- **Problem details**: Find the lines in the records that carry the word "cyan". Copy each one.

- Opening Delimiter -

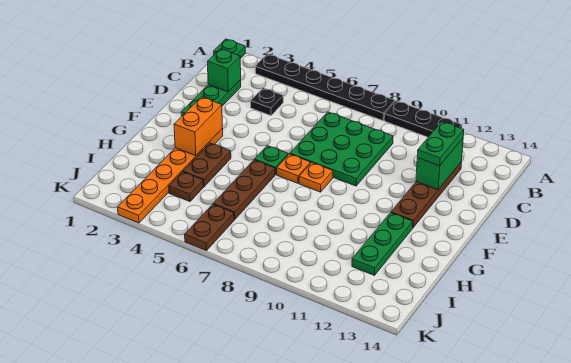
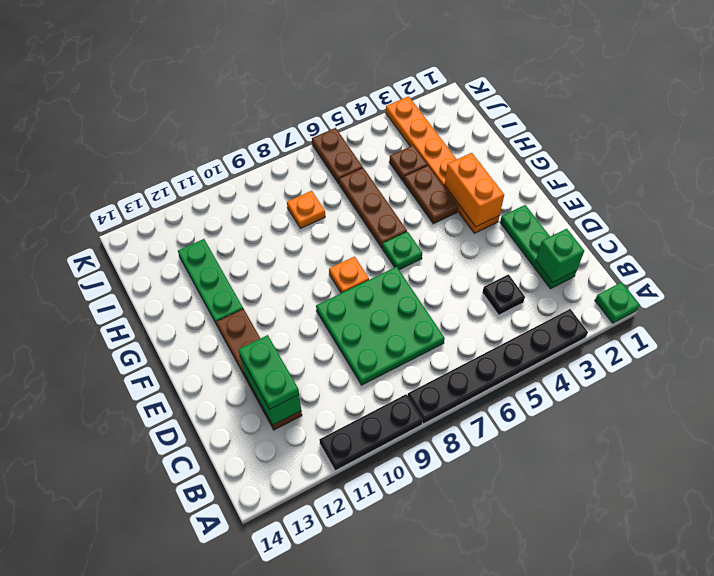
orange plate F7 level 1 -> orange plate I8 level 1

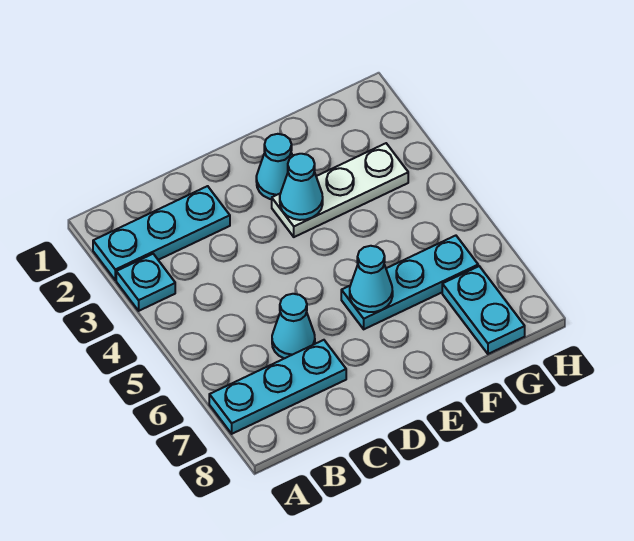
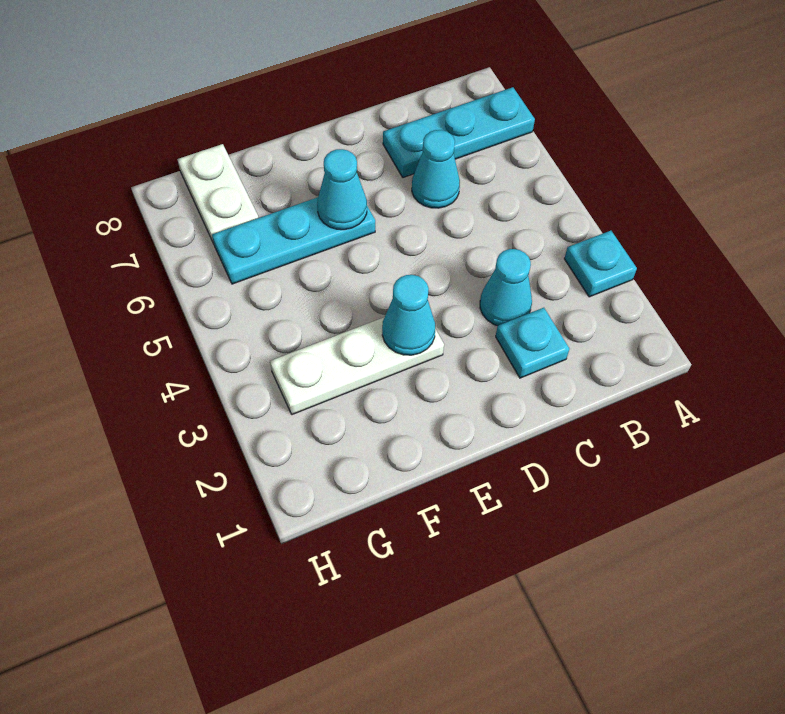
cyan plate A2:C2 level 1 -> cyan plate C2 level 1
cyan cone E2 level 1 -> cyan cone C3 level 1
cyan plate G7:G8 level 1 -> white plate G7:G8 level 1

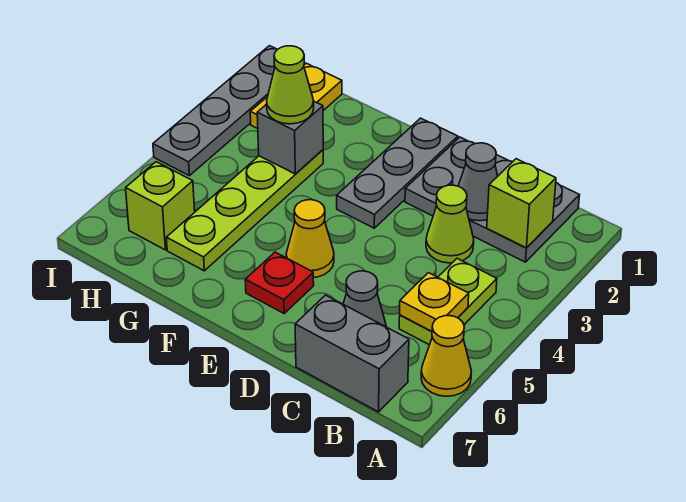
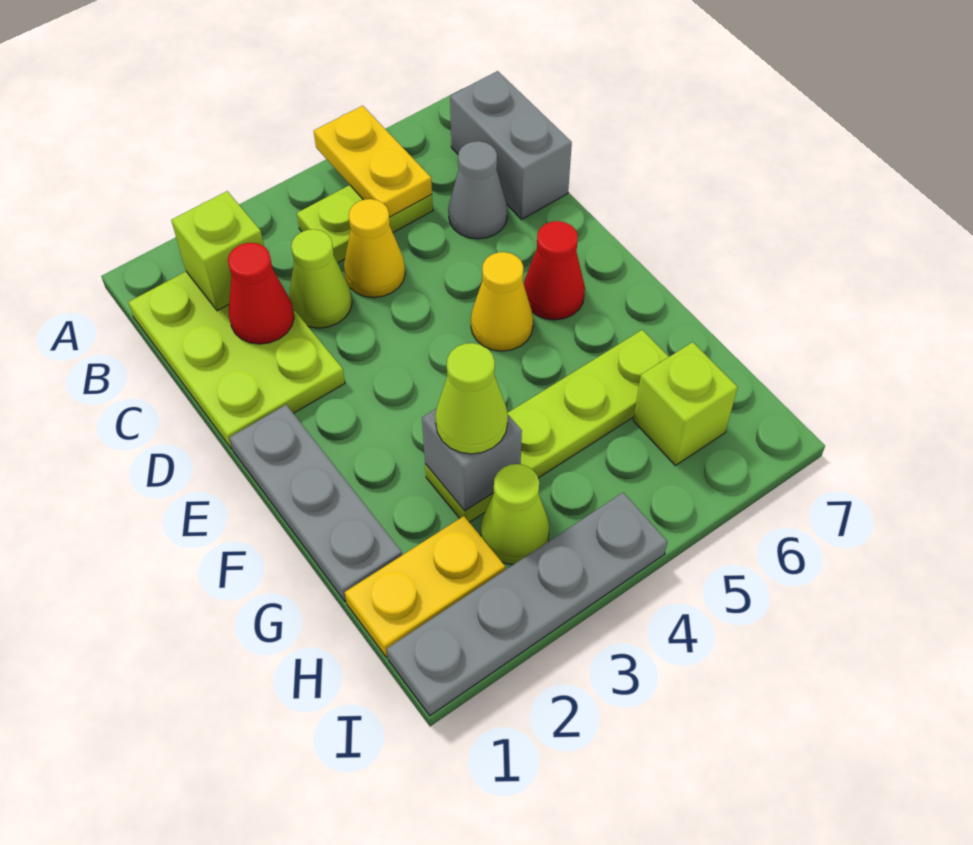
yellow cone A6 level 1 -> yellow cone C4 level 1
grey plate B1:D2 level 1 -> lime plate B1:D2 level 1
yellow plate B5 level 2 -> yellow plate A5:B5 level 2
grey cone C2 level 2 -> red cone C2 level 2
grey plate E1:E3 level 1 -> grey plate E1:G1 level 1
red plate E6 level 1 -> red cone E6 level 1
none -> lime cone H3 level 1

- Closing Delimiter -

- **Your response**:
cyan plate A2:C2 level 1 -> cyan plate C2 level 1
cyan cone E2 level 1 -> cyan cone C3 level 1
cyan plate G7:G8 level 1 -> white plate G7:G8 level 1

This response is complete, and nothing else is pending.